▶ **Goal of the exercise**
With images removed, transcribe each record exactly as it appears.
******
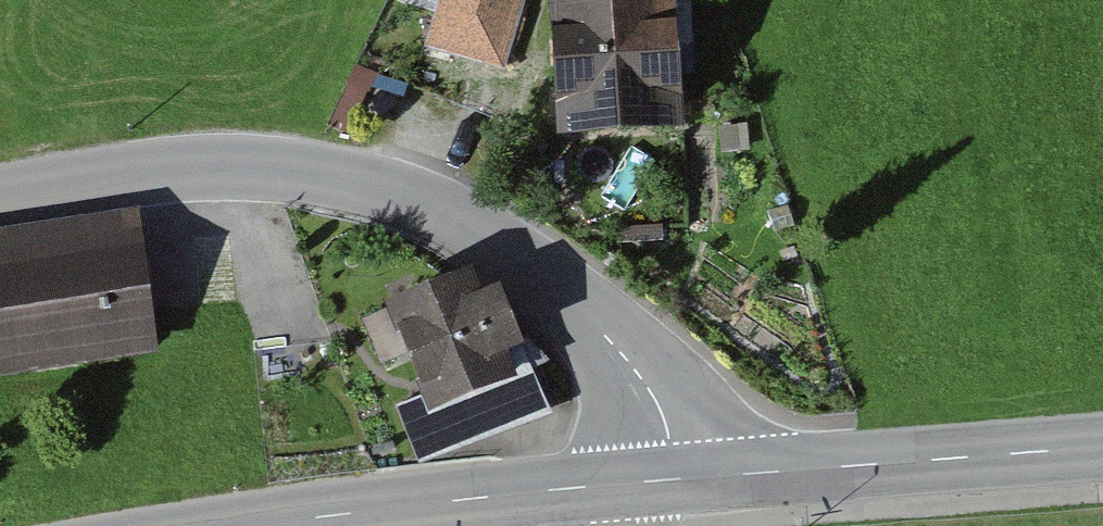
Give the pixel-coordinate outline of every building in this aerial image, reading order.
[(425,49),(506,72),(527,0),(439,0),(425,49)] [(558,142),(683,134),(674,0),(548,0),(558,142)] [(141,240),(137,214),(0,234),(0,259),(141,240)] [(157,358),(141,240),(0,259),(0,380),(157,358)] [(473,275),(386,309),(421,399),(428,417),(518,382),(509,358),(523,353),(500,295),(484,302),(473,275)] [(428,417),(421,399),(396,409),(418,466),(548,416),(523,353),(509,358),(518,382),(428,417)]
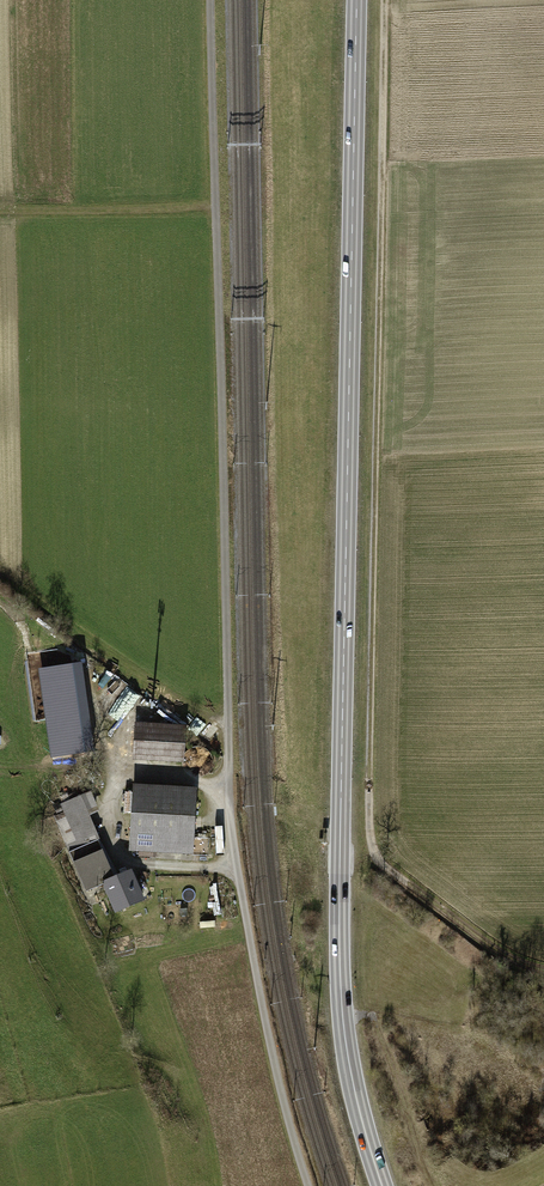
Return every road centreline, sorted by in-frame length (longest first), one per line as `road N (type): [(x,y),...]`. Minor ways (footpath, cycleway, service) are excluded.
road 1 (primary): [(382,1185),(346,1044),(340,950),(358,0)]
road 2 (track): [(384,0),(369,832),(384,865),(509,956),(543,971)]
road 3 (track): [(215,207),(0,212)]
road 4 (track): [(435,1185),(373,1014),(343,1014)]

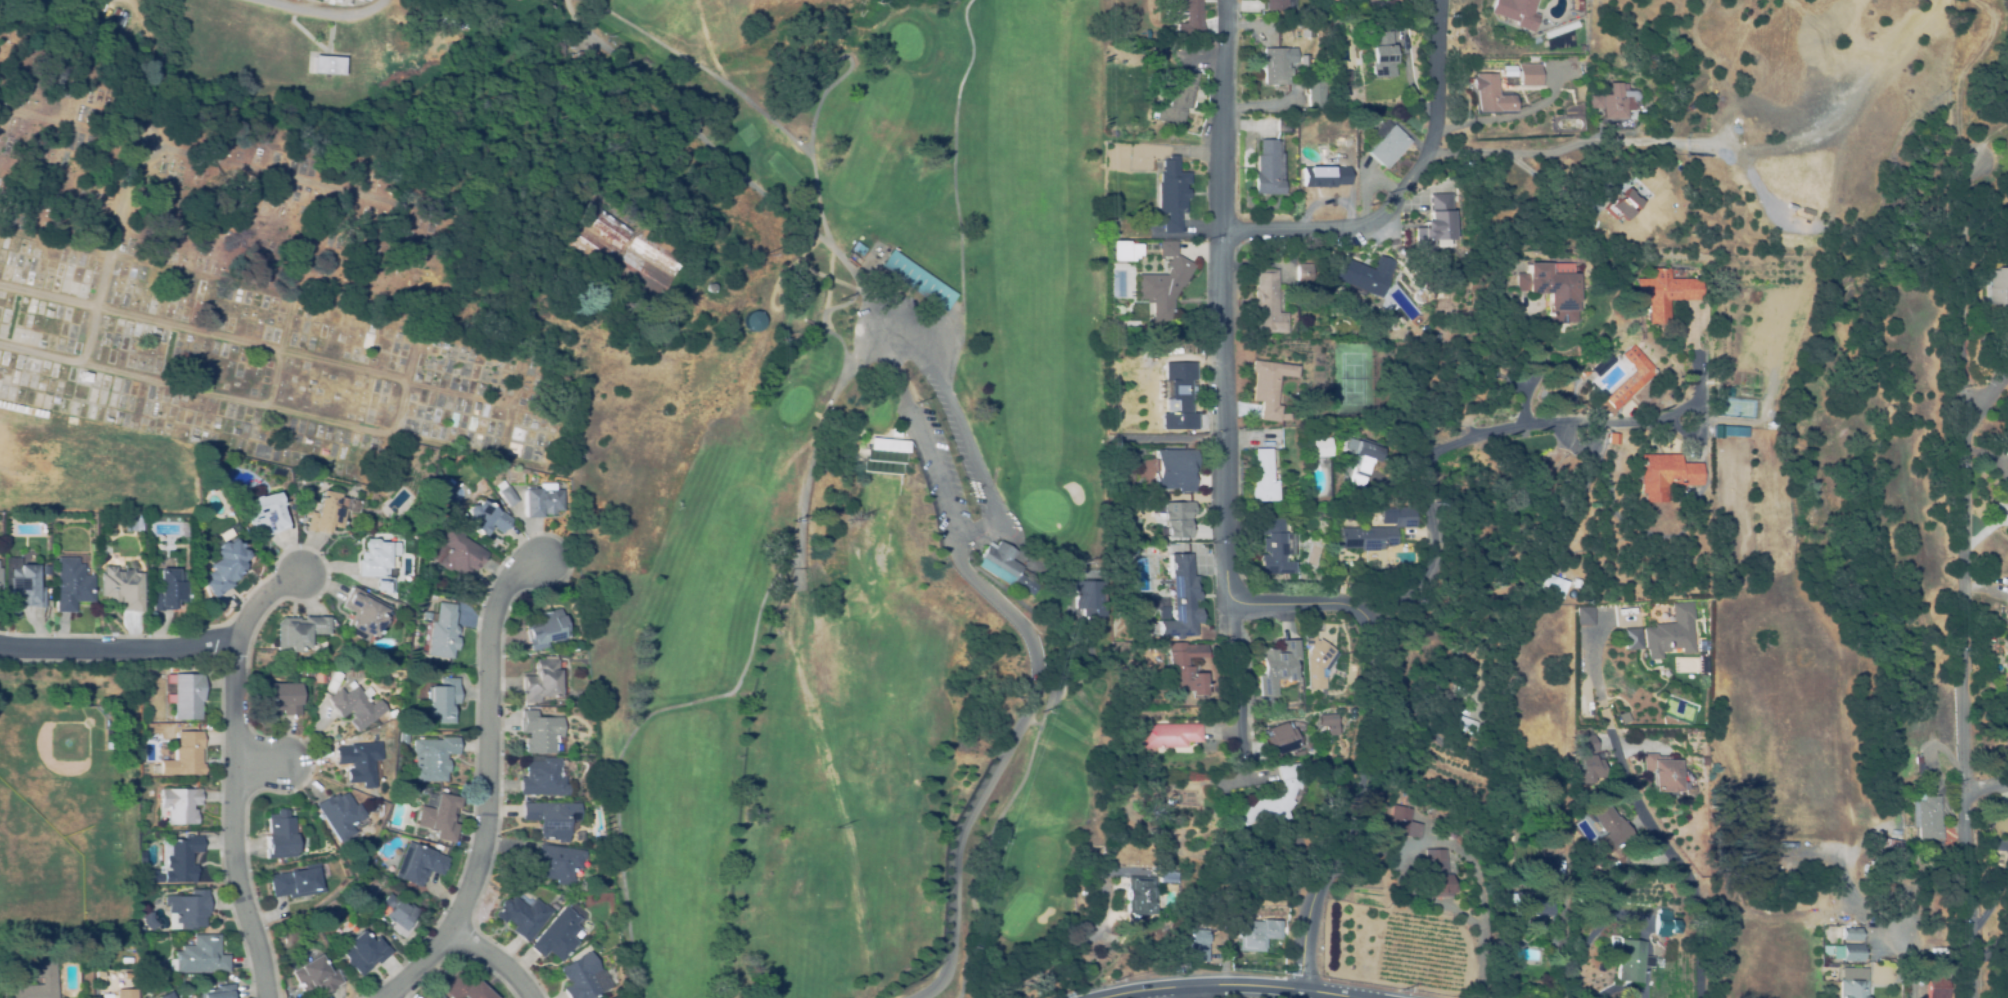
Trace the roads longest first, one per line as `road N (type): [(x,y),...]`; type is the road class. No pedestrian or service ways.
******
▶ **Finished exercise**
Give the pixel-coordinate outline of every building in this aerial image, reading order.
[(425,49),(506,72),(527,0),(439,0),(425,49)] [(558,142),(683,134),(674,0),(548,0),(558,142)] [(141,240),(137,214),(0,234),(0,259),(141,240)] [(157,358),(141,240),(0,259),(0,380),(157,358)] [(473,275),(386,309),(421,399),(428,417),(518,382),(509,358),(523,353),(500,295),(484,302),(473,275)] [(428,417),(421,399),(396,409),(418,466),(548,416),(523,353),(509,358),(518,382),(428,417)]
Return every road centreline, sorted by in-frame length (longest first), one per line as `road N (type): [(x,y),...]`. Minor ways (footpath, cycleway, service) are excluded.
road 1 (primary): [(382,1185),(346,1044),(340,950),(358,0)]
road 2 (track): [(384,0),(369,832),(384,865),(509,956),(543,971)]
road 3 (track): [(215,207),(0,212)]
road 4 (track): [(435,1185),(373,1014),(343,1014)]

Trace the roads longest first, one per line as `road N (type): [(x,y),...]`; type is the road class. No pedestrian or service ways.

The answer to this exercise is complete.